ACTIVITY: Keep each entry exactly as written when you repeat it, and skip the images.

[Edit tracking data]
—————

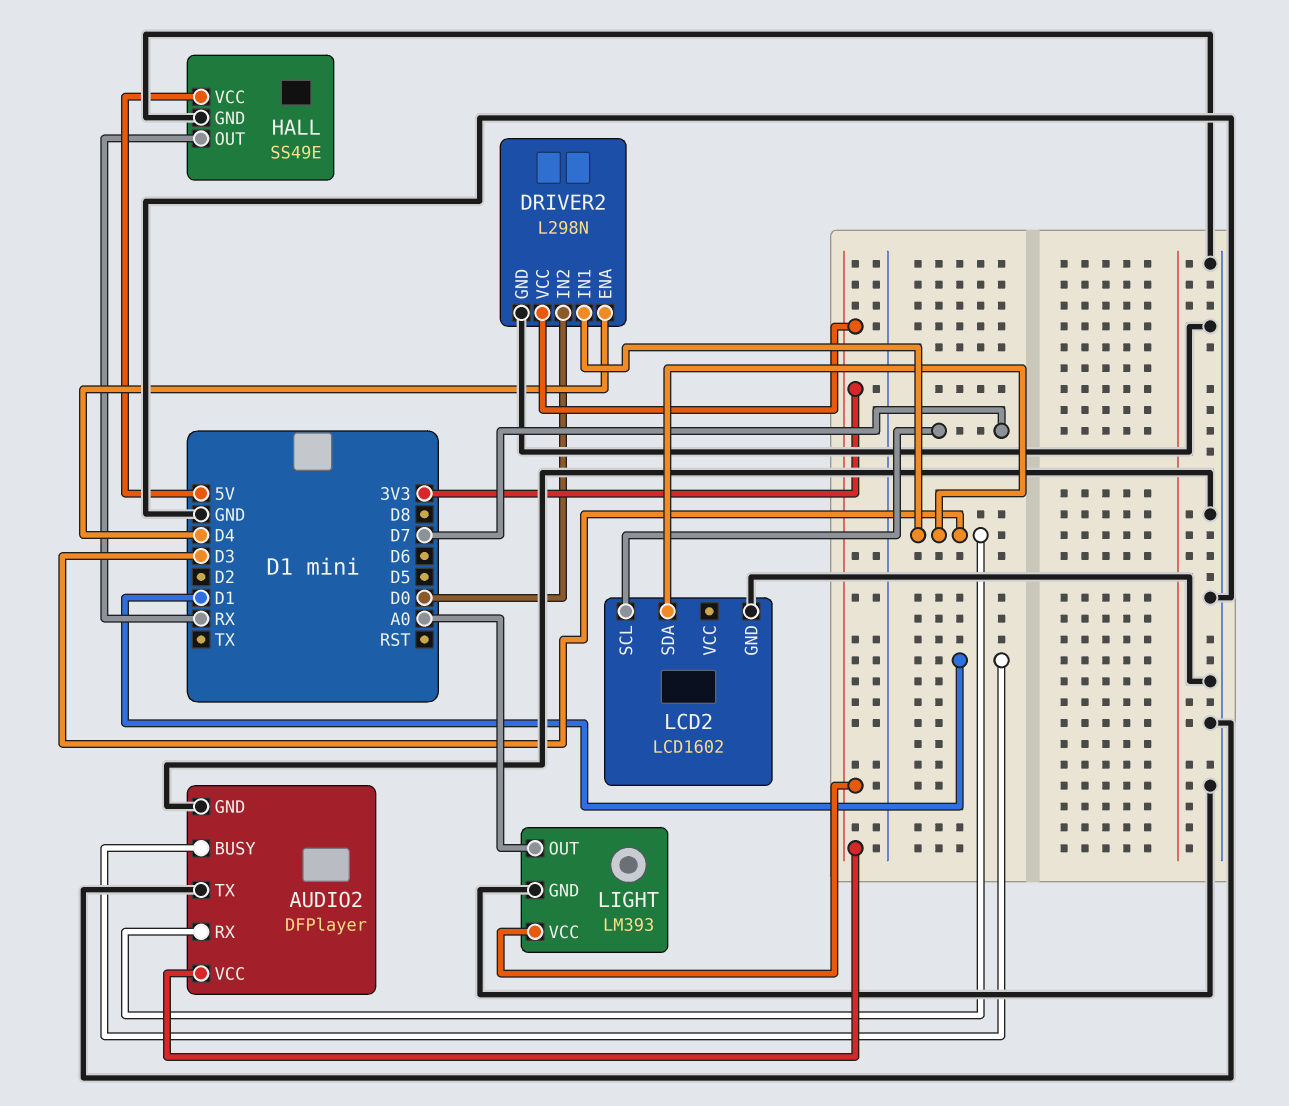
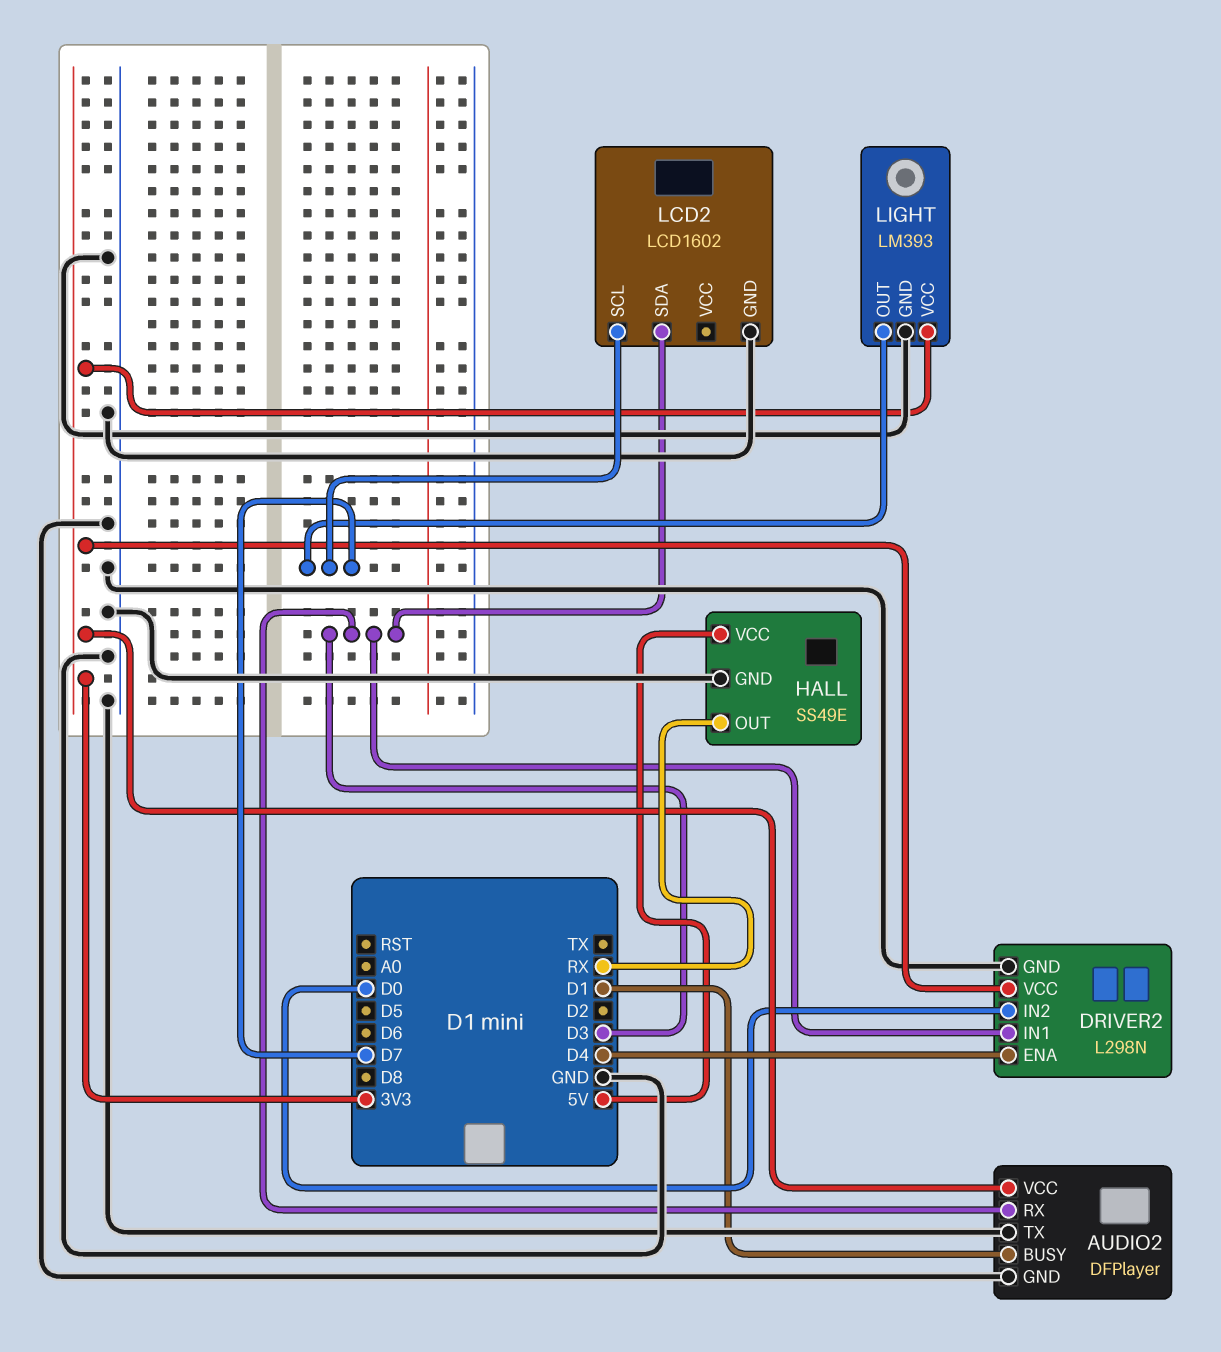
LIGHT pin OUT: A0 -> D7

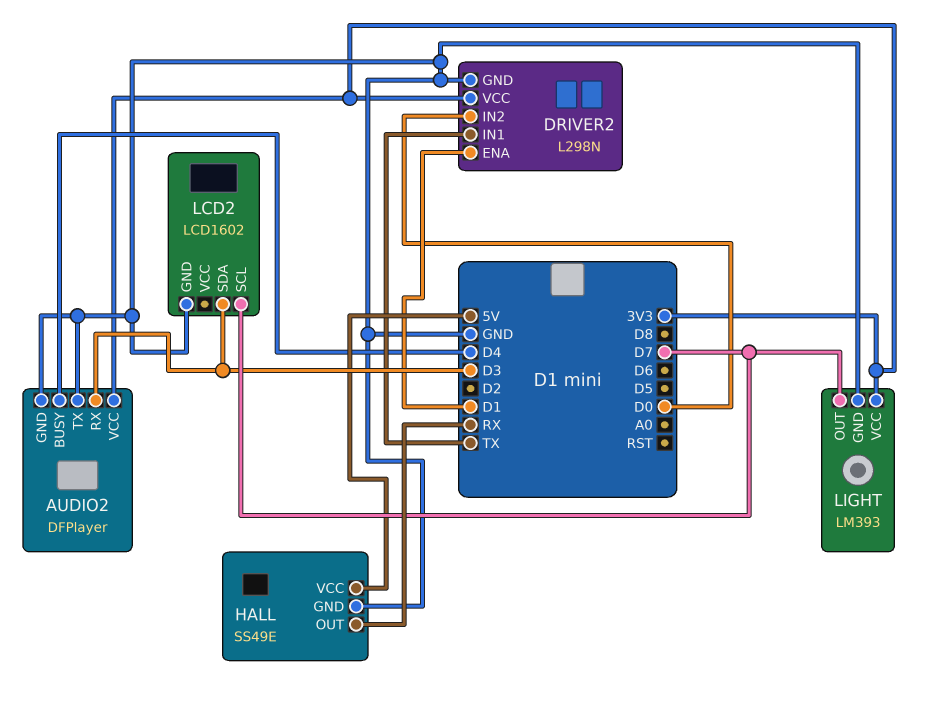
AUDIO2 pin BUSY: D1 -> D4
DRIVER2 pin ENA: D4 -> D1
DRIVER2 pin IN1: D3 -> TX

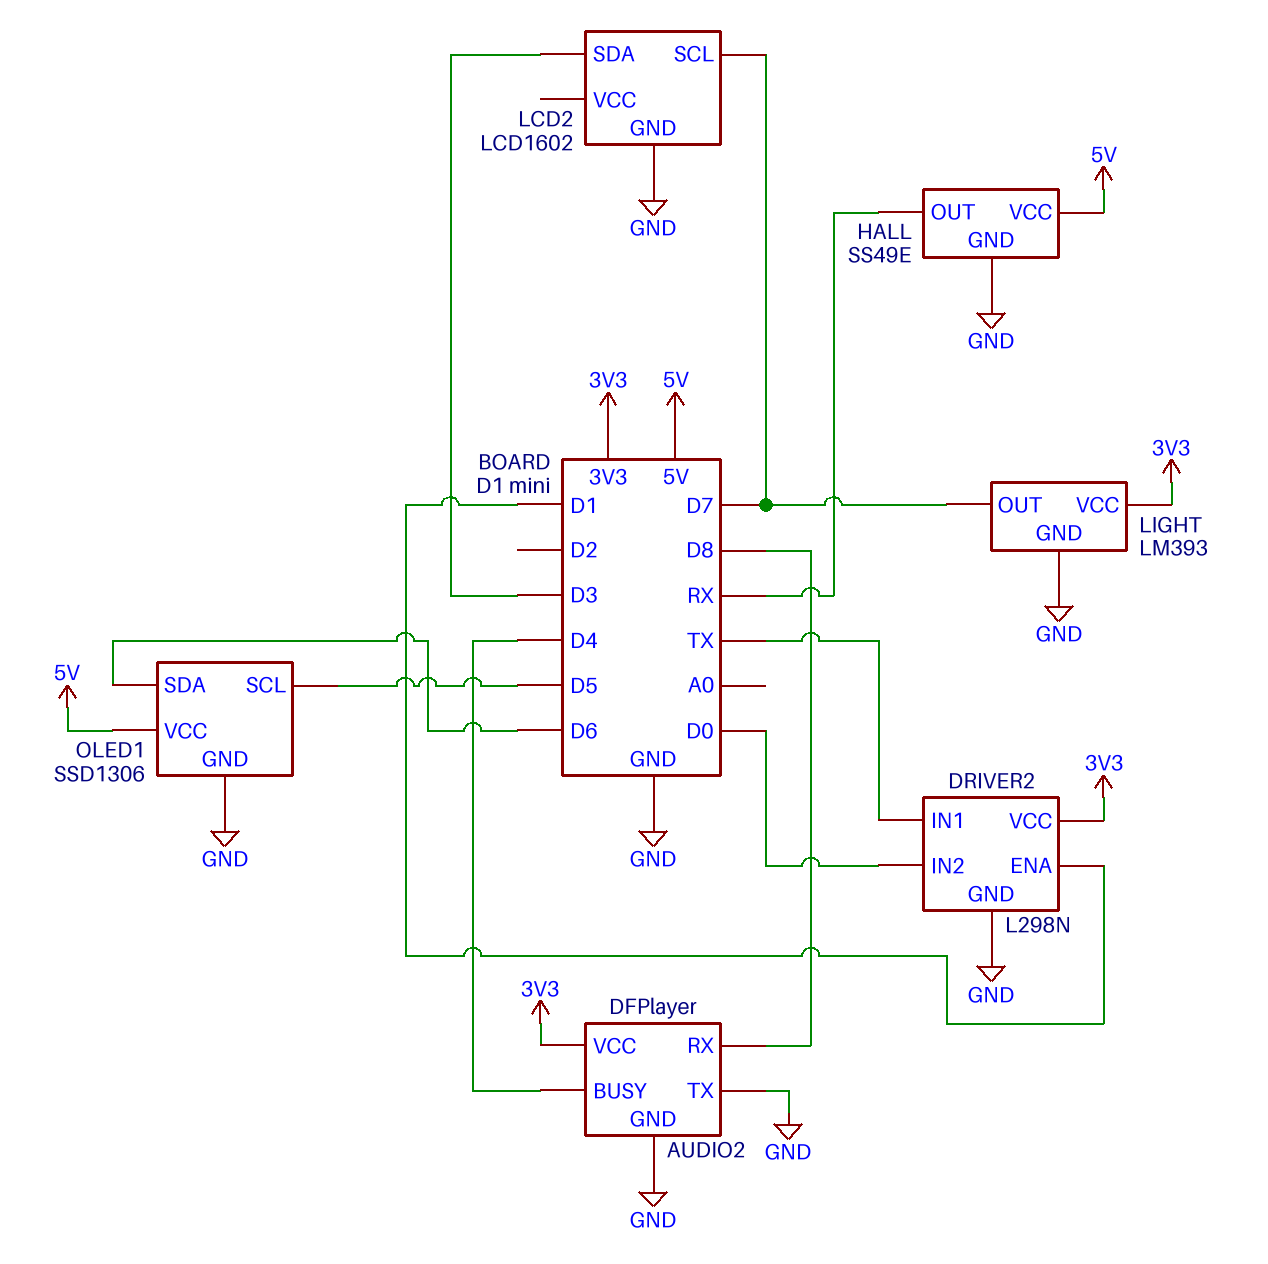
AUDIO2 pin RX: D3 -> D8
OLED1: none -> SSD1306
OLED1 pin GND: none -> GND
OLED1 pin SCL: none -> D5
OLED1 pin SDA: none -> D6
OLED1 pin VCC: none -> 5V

—————

SOLUTION:
LIGHT pin OUT: A0 -> D7

AUDIO2 pin BUSY: D1 -> D4
DRIVER2 pin ENA: D4 -> D1
DRIVER2 pin IN1: D3 -> TX

AUDIO2 pin RX: D3 -> D8
OLED1: none -> SSD1306
OLED1 pin GND: none -> GND
OLED1 pin SCL: none -> D5
OLED1 pin SDA: none -> D6
OLED1 pin VCC: none -> 5V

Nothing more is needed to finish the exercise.